TASK DETAILS: For every line in the listing below that contains the word "paintbrush", add one to the tally. State the final number and nothing else.

○ ○ ○ ○ ○ ○ ○

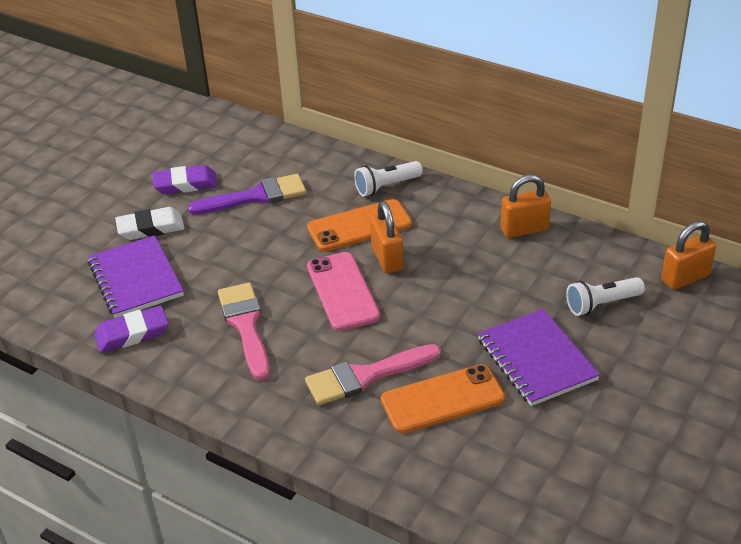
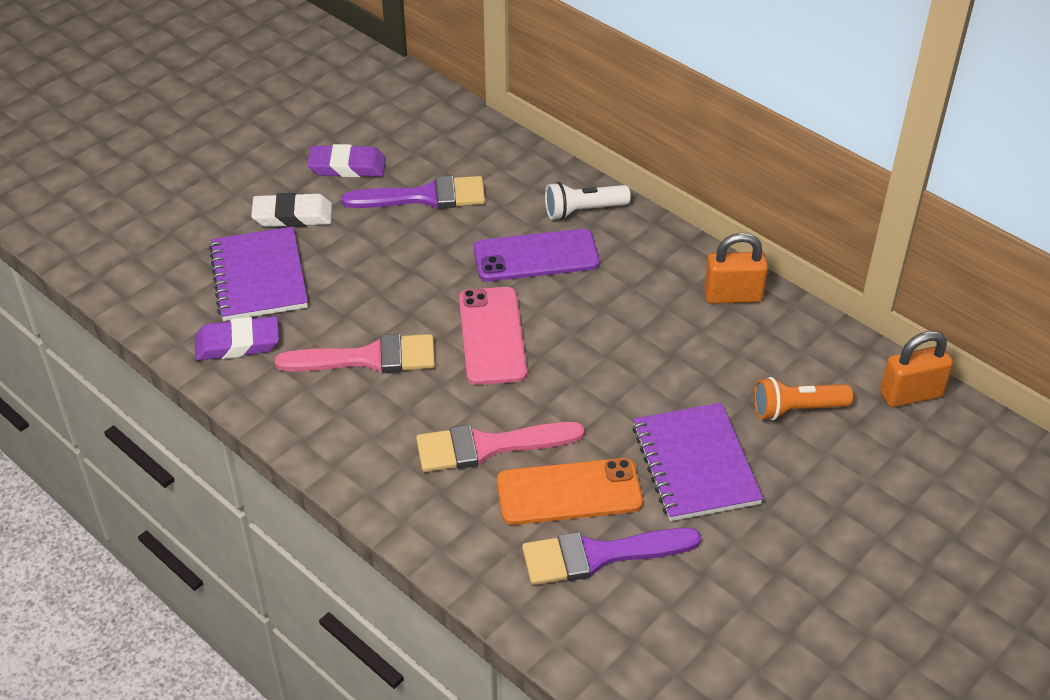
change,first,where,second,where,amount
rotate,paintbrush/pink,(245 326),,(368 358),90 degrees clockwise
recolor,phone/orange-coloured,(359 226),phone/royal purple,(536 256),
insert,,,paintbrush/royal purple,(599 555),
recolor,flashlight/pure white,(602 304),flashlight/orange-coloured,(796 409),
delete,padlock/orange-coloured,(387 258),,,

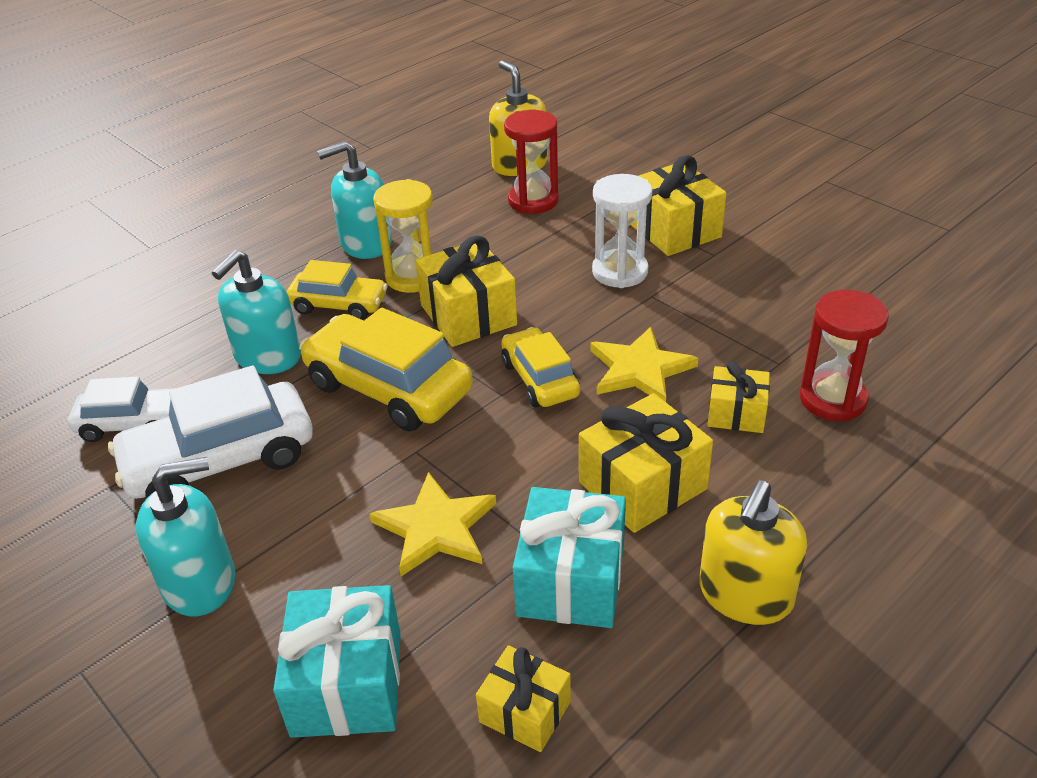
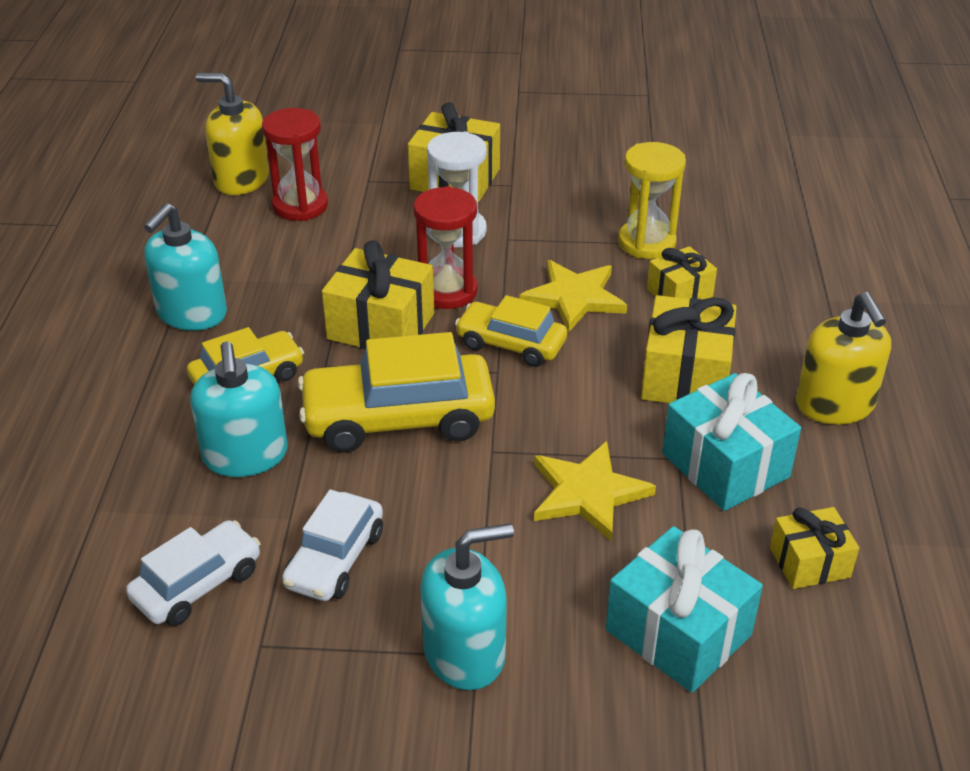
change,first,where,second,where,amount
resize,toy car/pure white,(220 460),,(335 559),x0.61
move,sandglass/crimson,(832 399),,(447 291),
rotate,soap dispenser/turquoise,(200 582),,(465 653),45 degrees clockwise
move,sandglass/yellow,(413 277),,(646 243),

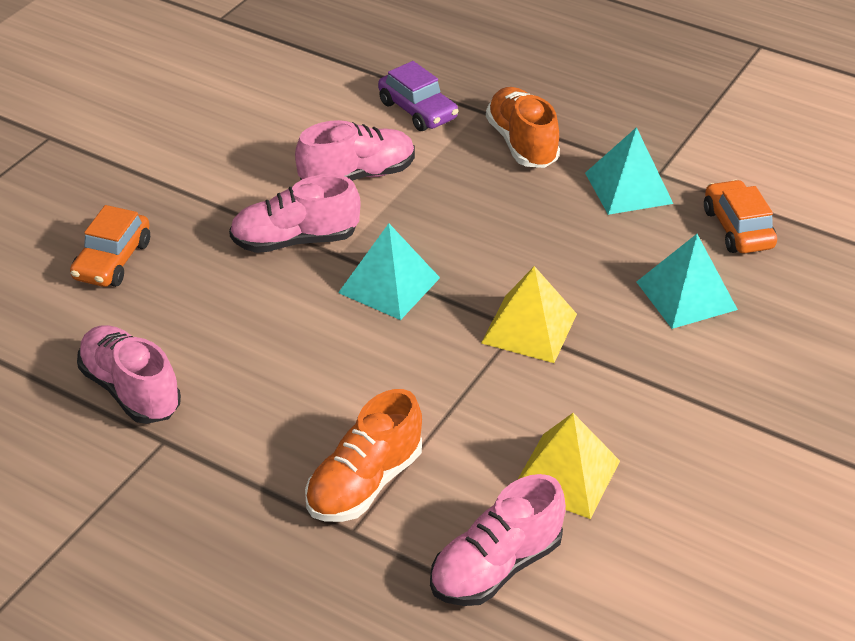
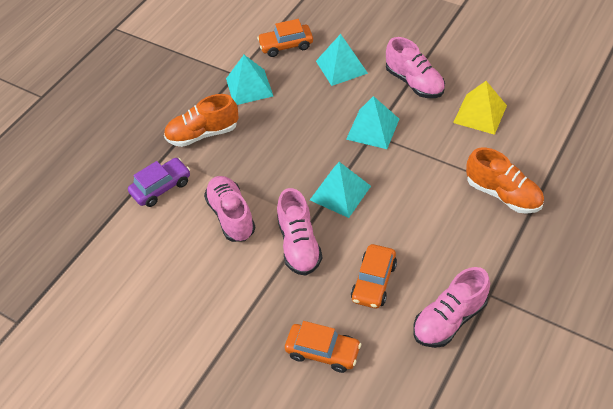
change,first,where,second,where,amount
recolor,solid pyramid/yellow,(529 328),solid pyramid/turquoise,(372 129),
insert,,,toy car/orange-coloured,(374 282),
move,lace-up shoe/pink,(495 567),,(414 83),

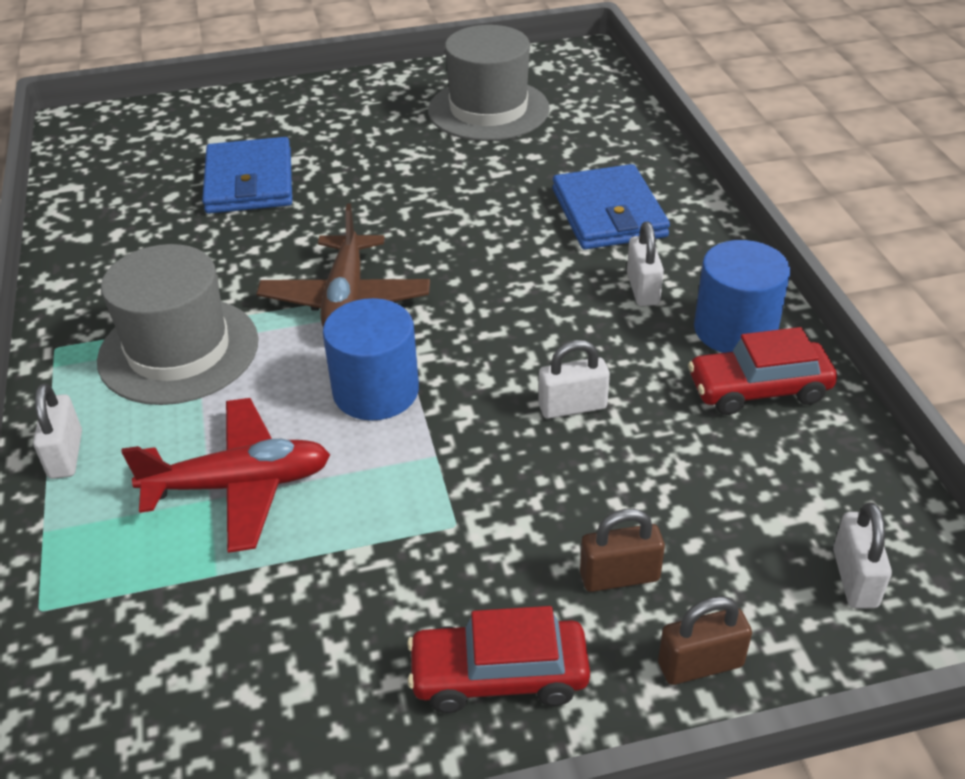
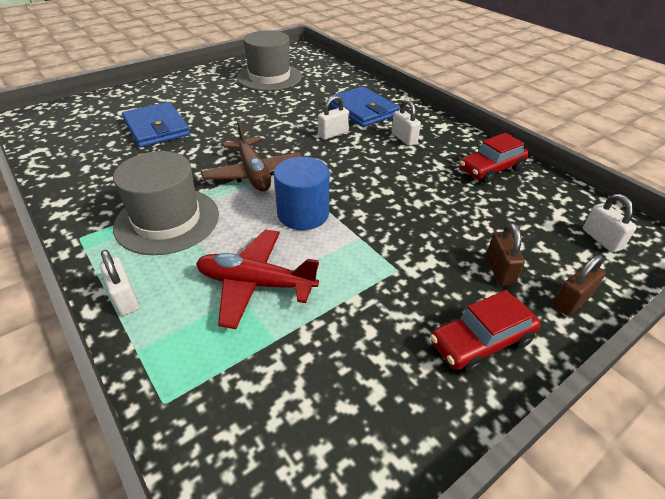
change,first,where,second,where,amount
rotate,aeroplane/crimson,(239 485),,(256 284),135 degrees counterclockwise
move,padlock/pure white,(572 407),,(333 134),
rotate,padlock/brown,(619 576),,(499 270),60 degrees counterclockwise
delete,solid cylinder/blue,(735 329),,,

○ ○ ○ ○ ○ ○ ○

TASK SOLUTION: 2